> EXERCISE DETAILS
Copy every record exactly as it stands. Leave the pictures out.

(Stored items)
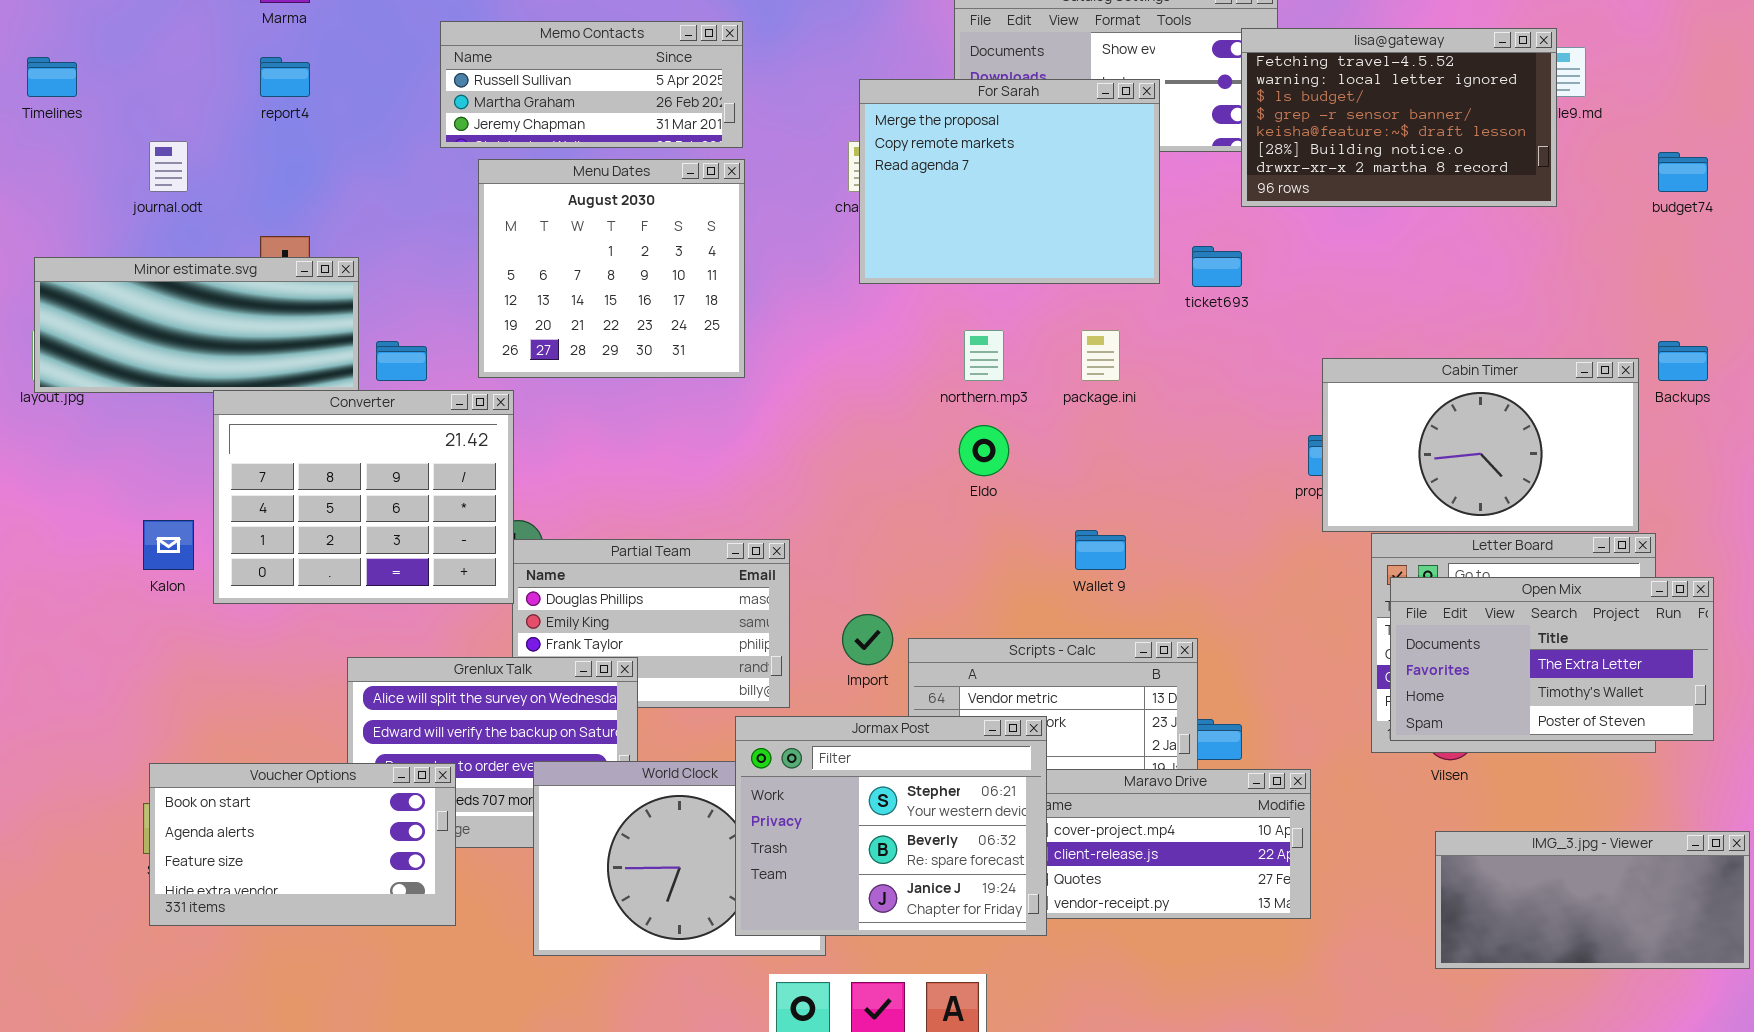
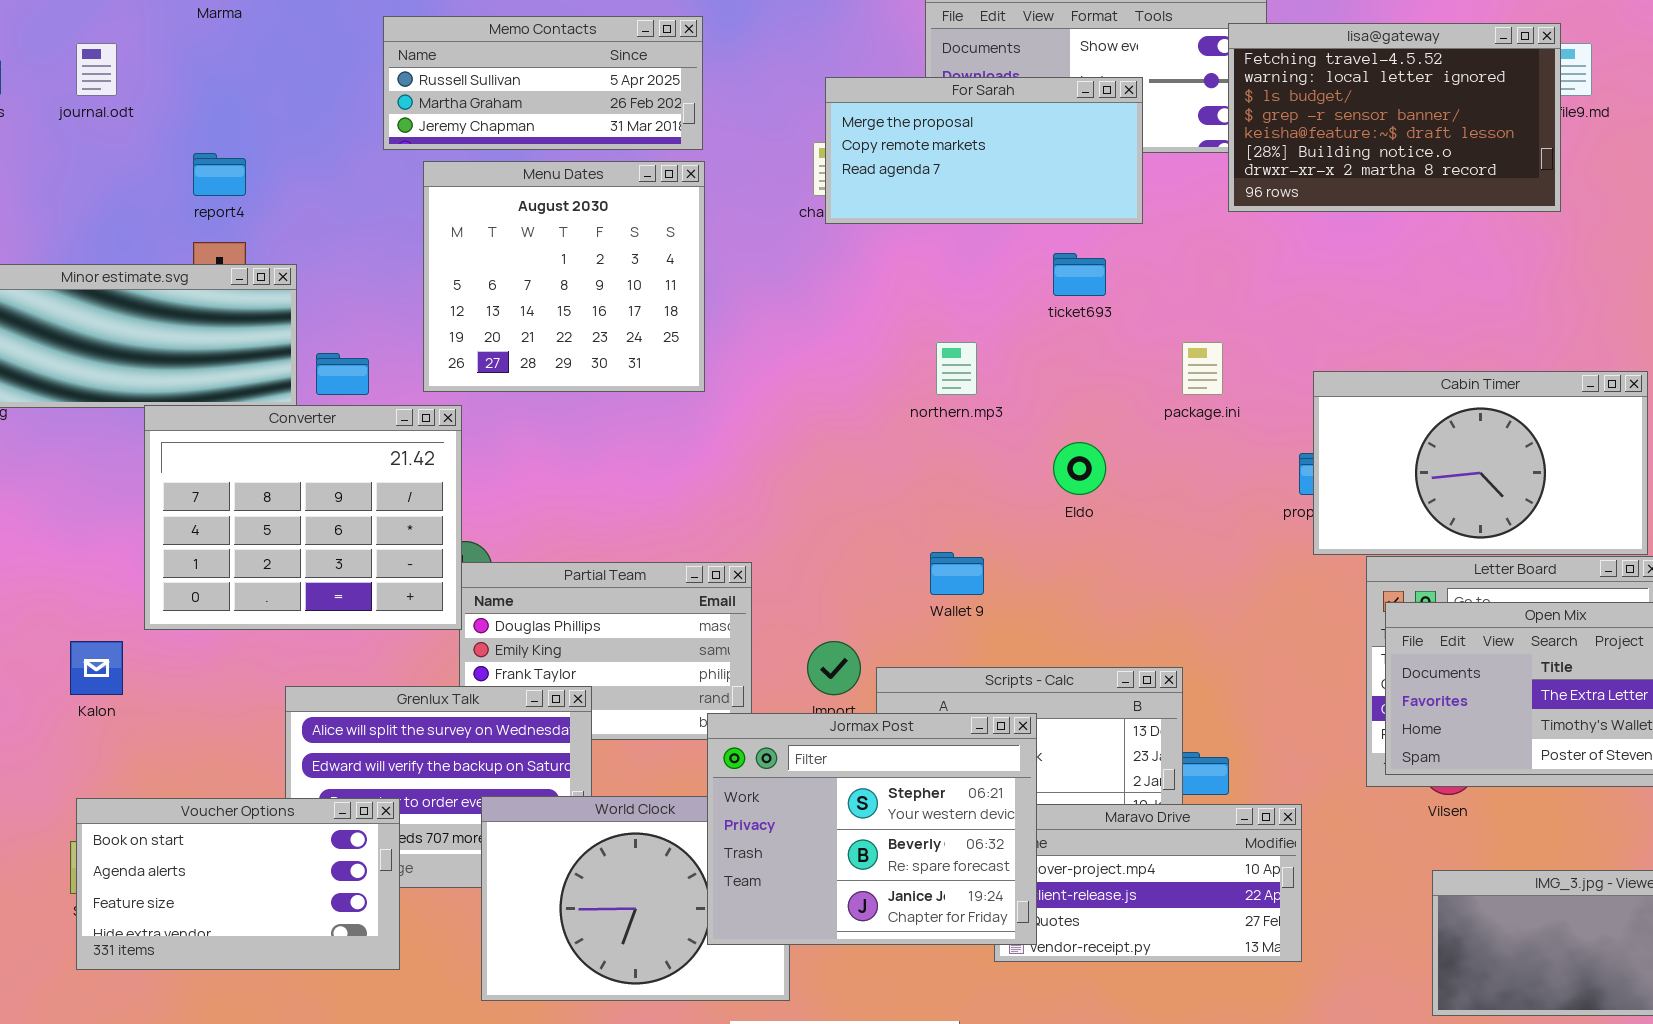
report4: [260,57,310,97] -> [193,153,246,196], moved
For Sarah: [859,79,1160,284] -> [825,77,1143,224], resized
journal.odt: [149,141,188,192] -> [76,43,117,96], moved
ticket693: [1192,246,1242,287] -> [1053,253,1106,296], moved
package.ini: [1081,330,1120,381] -> [1182,342,1223,395], moved
Eldo: [959,425,1009,476] -> [1053,442,1106,495], moved
Kalon: [143,520,194,570] -> [70,641,123,695], moved
Wallet 9: [1075,530,1126,570] -> [930,552,984,595], moved
Jormax Post: [735,716,1047,936] -> [707,713,1037,945], moved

> ANSWER
report4: [260,57,310,97] -> [193,153,246,196], moved
For Sarah: [859,79,1160,284] -> [825,77,1143,224], resized
journal.odt: [149,141,188,192] -> [76,43,117,96], moved
ticket693: [1192,246,1242,287] -> [1053,253,1106,296], moved
package.ini: [1081,330,1120,381] -> [1182,342,1223,395], moved
Eldo: [959,425,1009,476] -> [1053,442,1106,495], moved
Kalon: [143,520,194,570] -> [70,641,123,695], moved
Wallet 9: [1075,530,1126,570] -> [930,552,984,595], moved
Jormax Post: [735,716,1047,936] -> [707,713,1037,945], moved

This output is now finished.